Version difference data
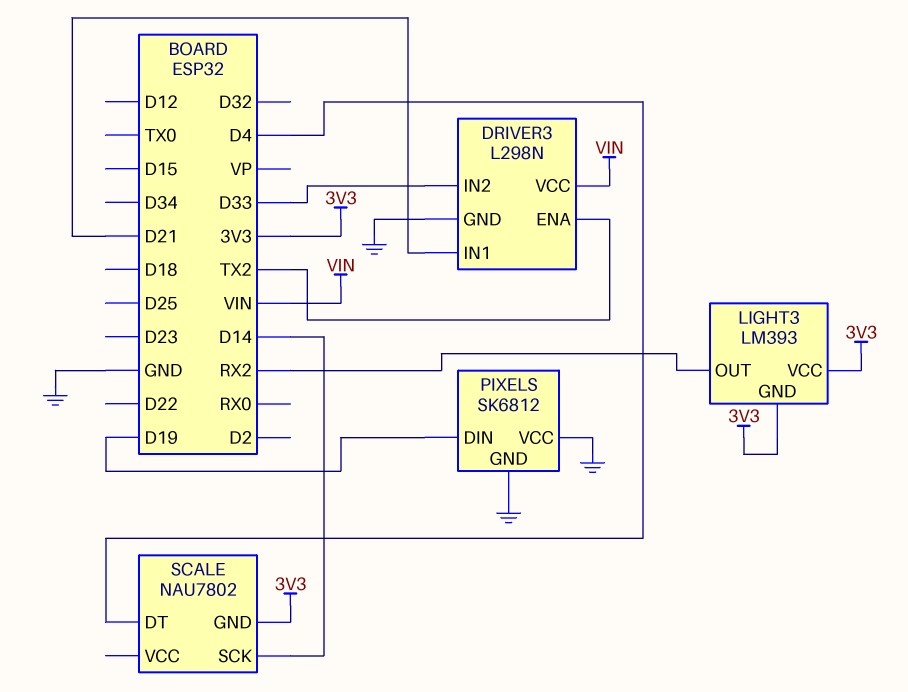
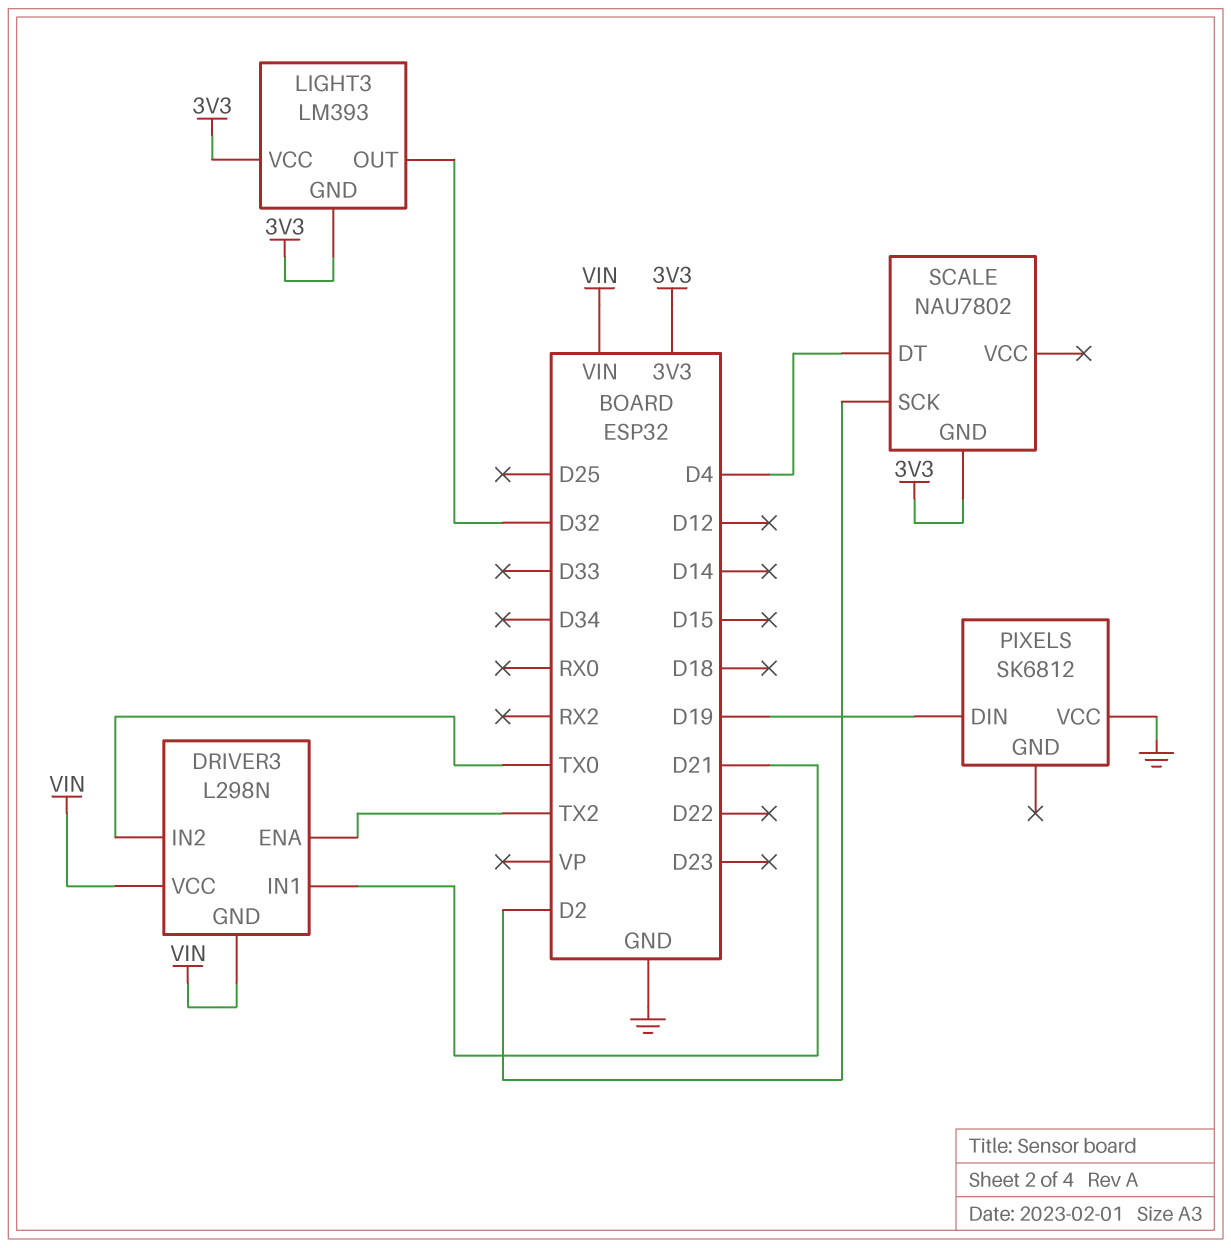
DRIVER3 pin GND: GND -> VIN
DRIVER3 pin IN2: D33 -> TX0
LIGHT3 pin OUT: RX2 -> D32
PIXELS pin GND: GND -> none
SCALE pin SCK: D14 -> D2

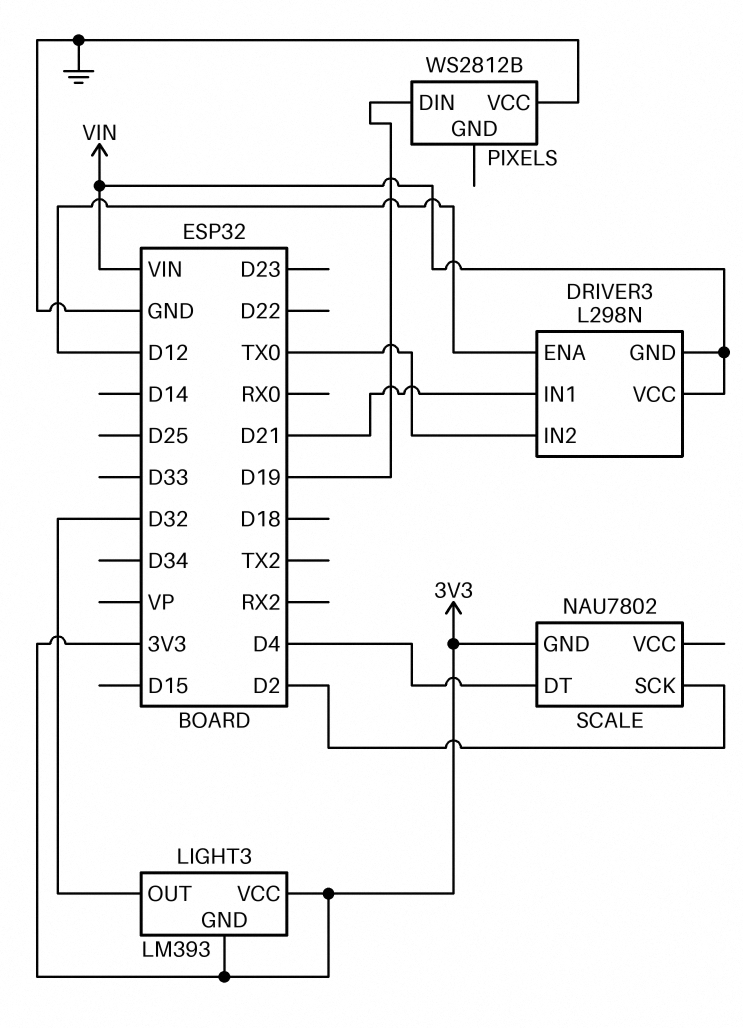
DRIVER3 pin ENA: TX2 -> D12
PIXELS: SK6812 -> WS2812B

_Requirement_. From the line holding "SCALE pin SCK: D14 -> D2" to the final line of the data above, give each line again exactly, both ends included, and drop the pictures.

_Finished task_.
SCALE pin SCK: D14 -> D2

DRIVER3 pin ENA: TX2 -> D12
PIXELS: SK6812 -> WS2812B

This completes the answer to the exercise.